======== Dataset records

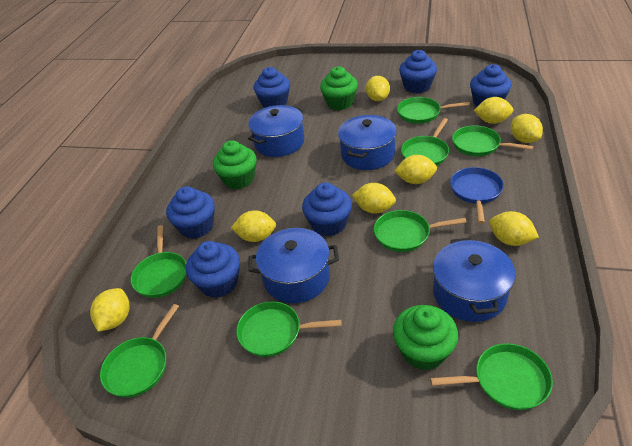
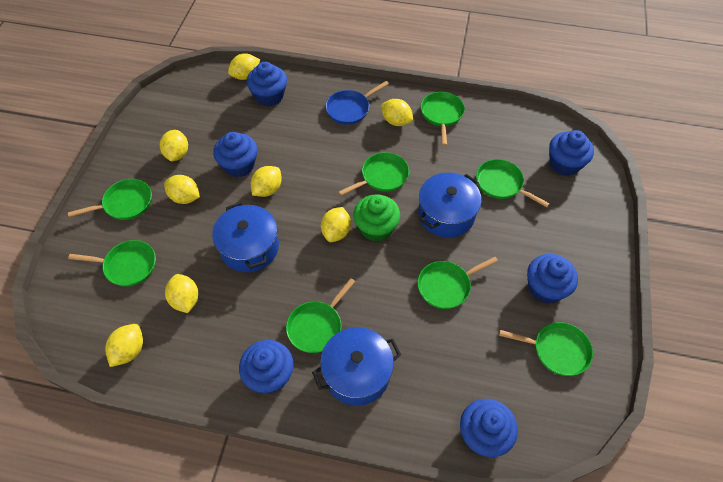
blue pot: 4 -> 3
green cupcake: 3 -> 1

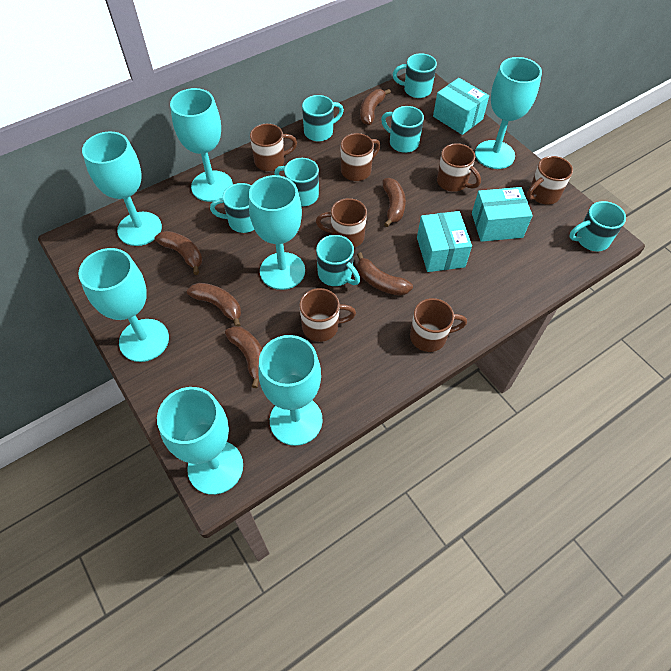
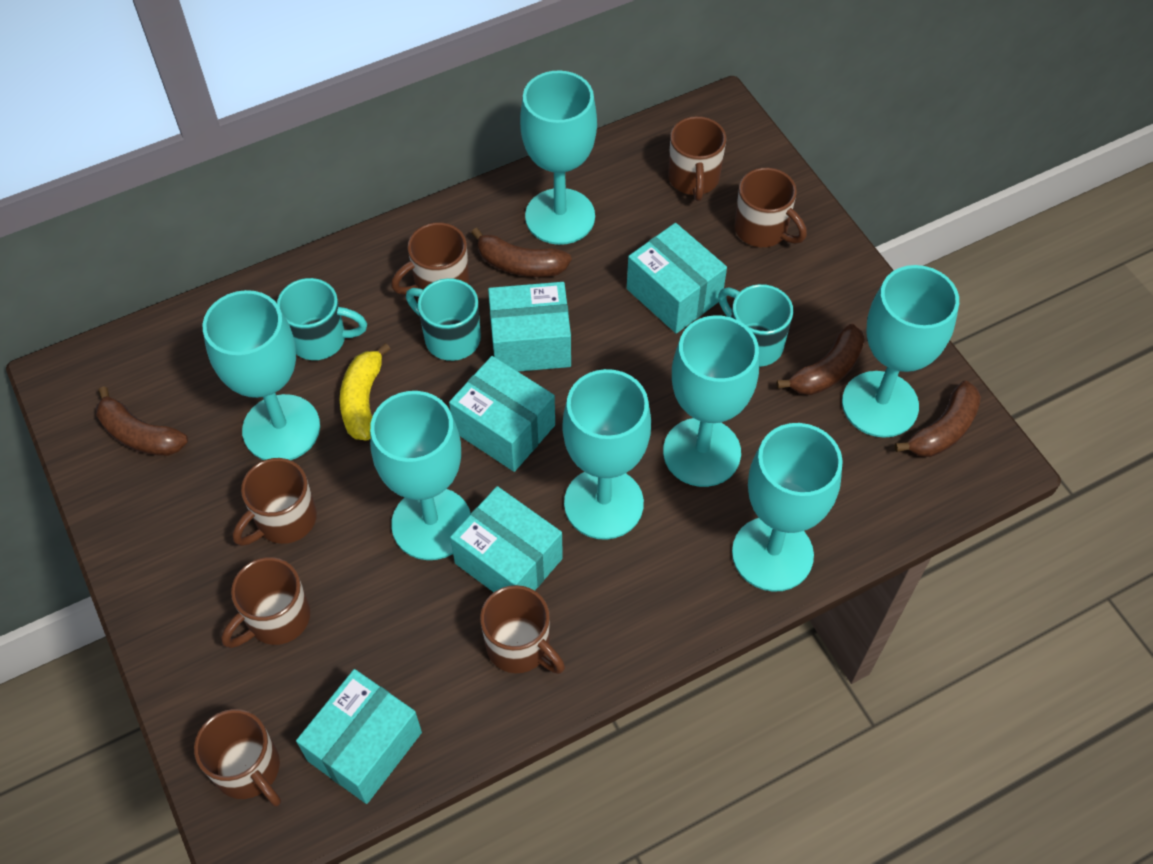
brown banana: 6 -> 4
turquoise box: 3 -> 5
turquoise mug: 7 -> 3
yellow banana: 0 -> 1

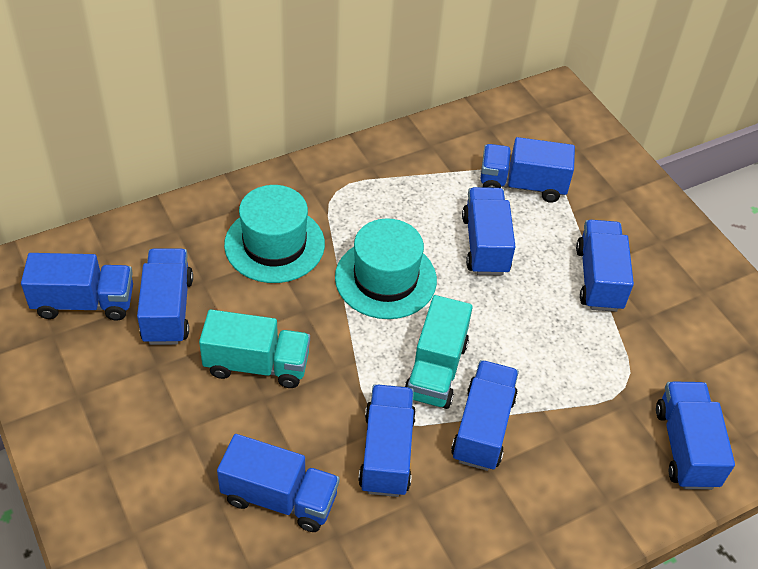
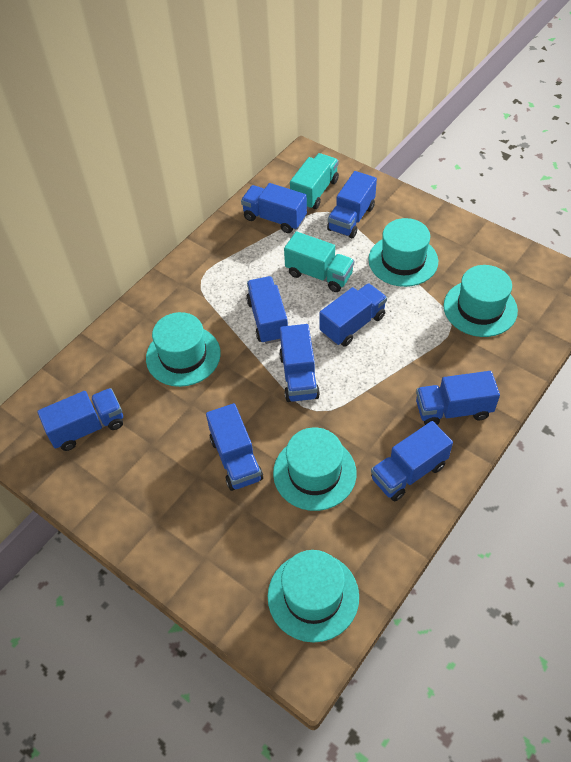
turquoise hat: 2 -> 5

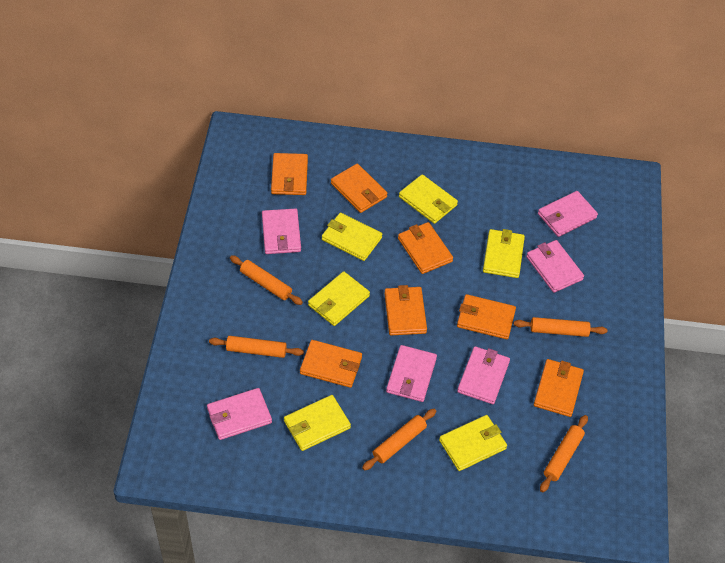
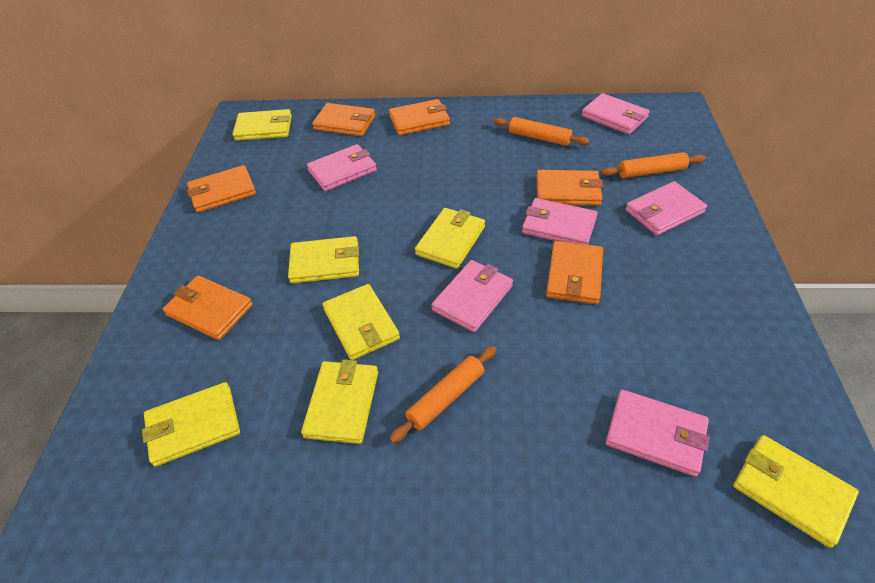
orange rolling pin: 5 -> 3
orange wallet: 7 -> 6
yellow wallet: 6 -> 7

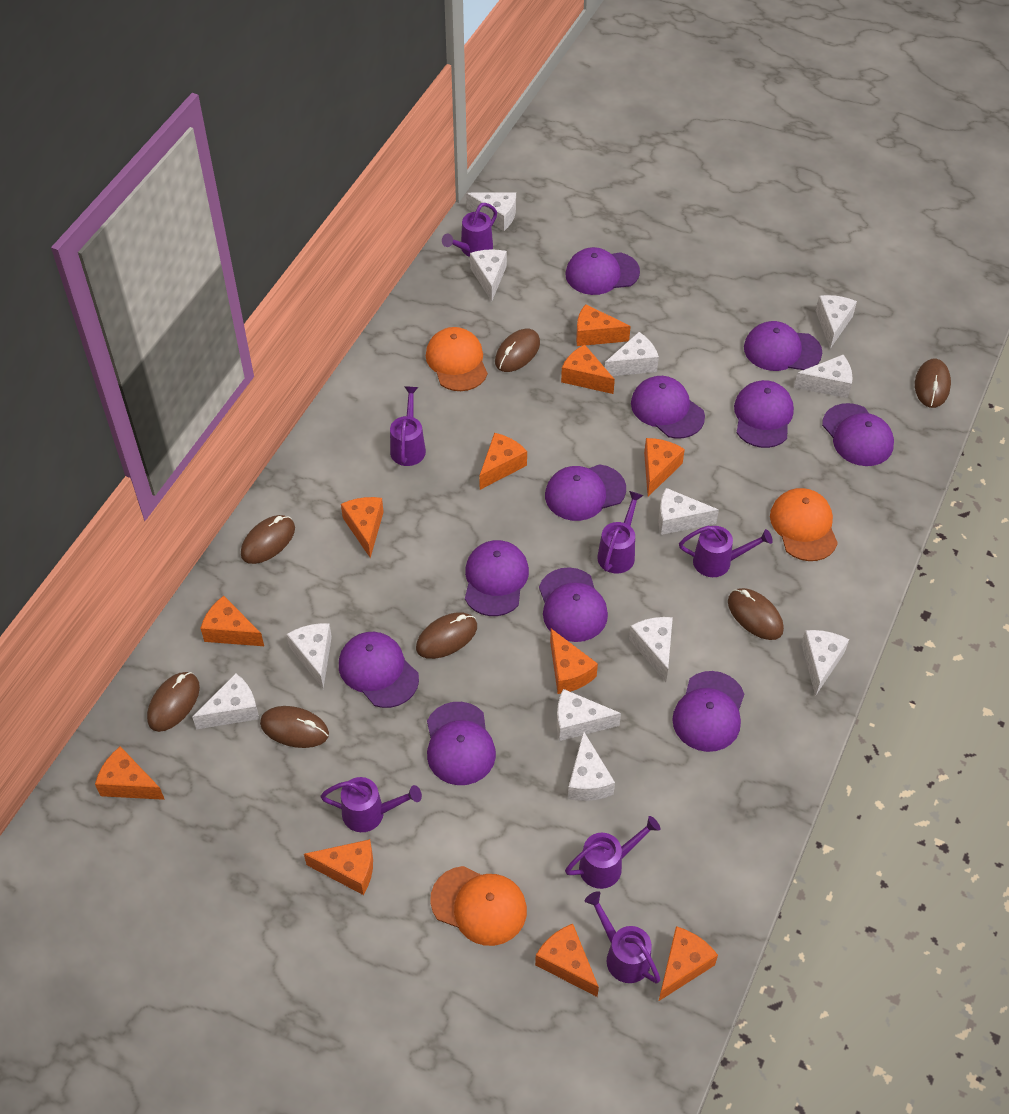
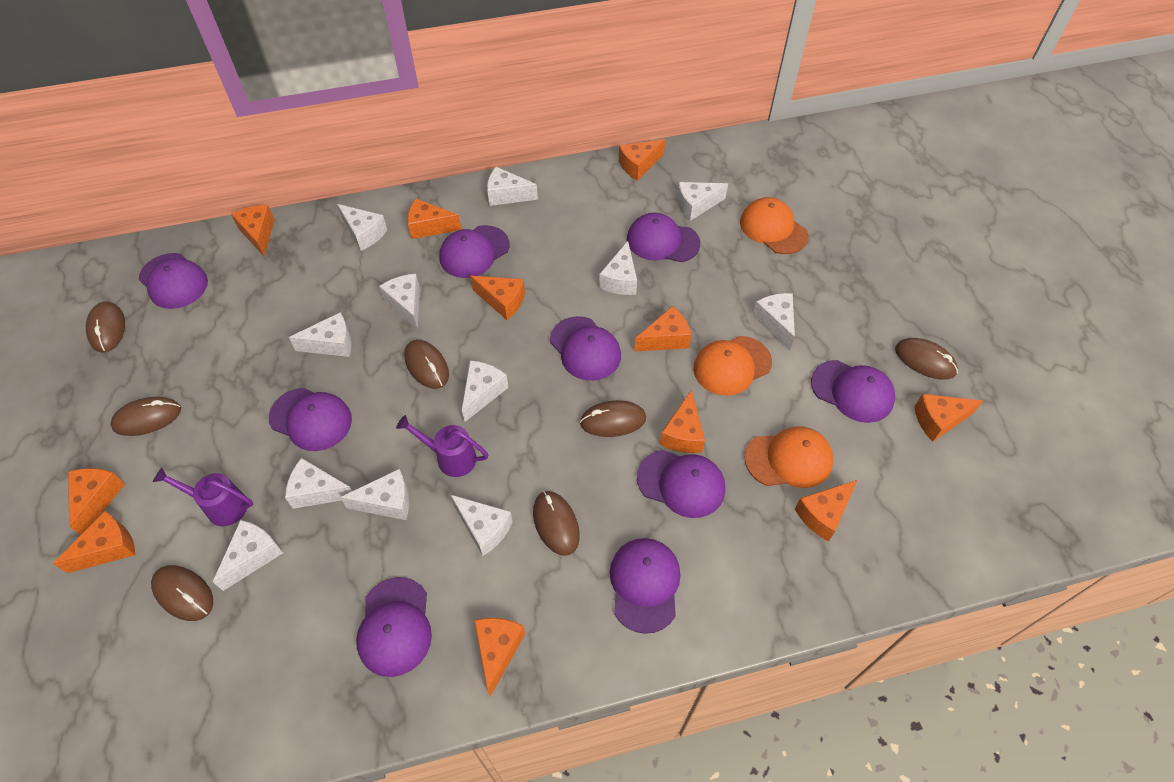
purple cap: 11 -> 9
purple watering can: 7 -> 2

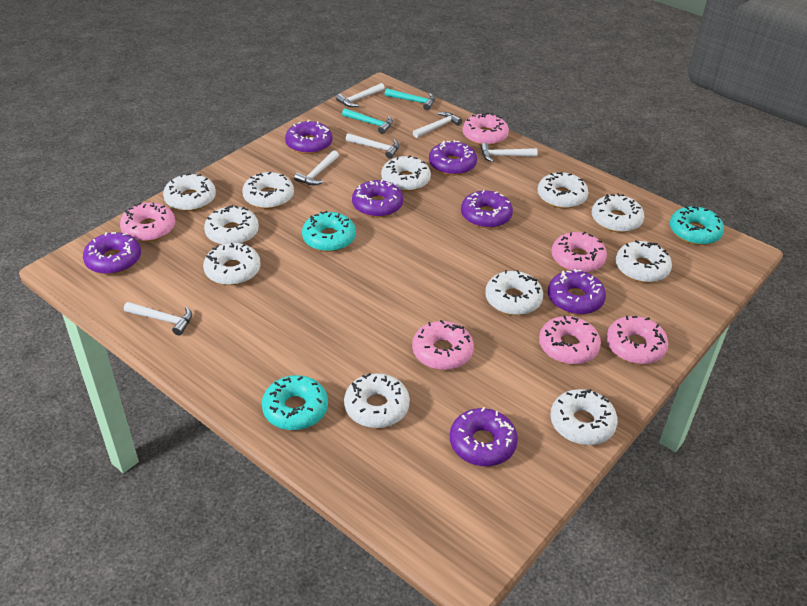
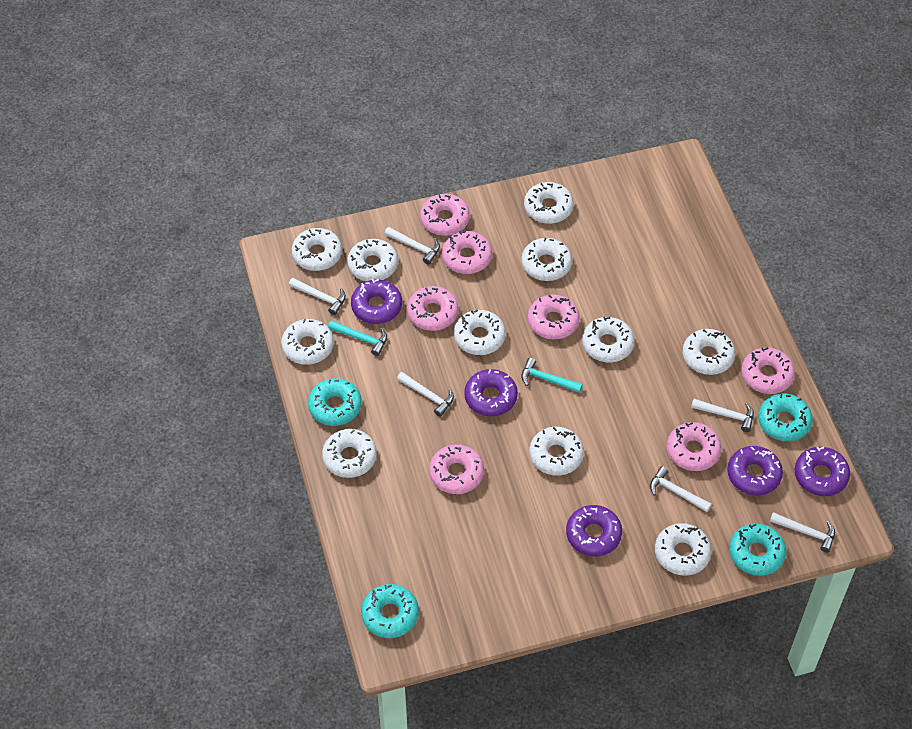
pink donut: 6 -> 7
purple donut: 7 -> 5
turquoise donut: 3 -> 4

================

*Exercise directions:* Considering only lines that contain the word "orange", say how many there are in the data, with no other text.

*Answer to the problem:* 2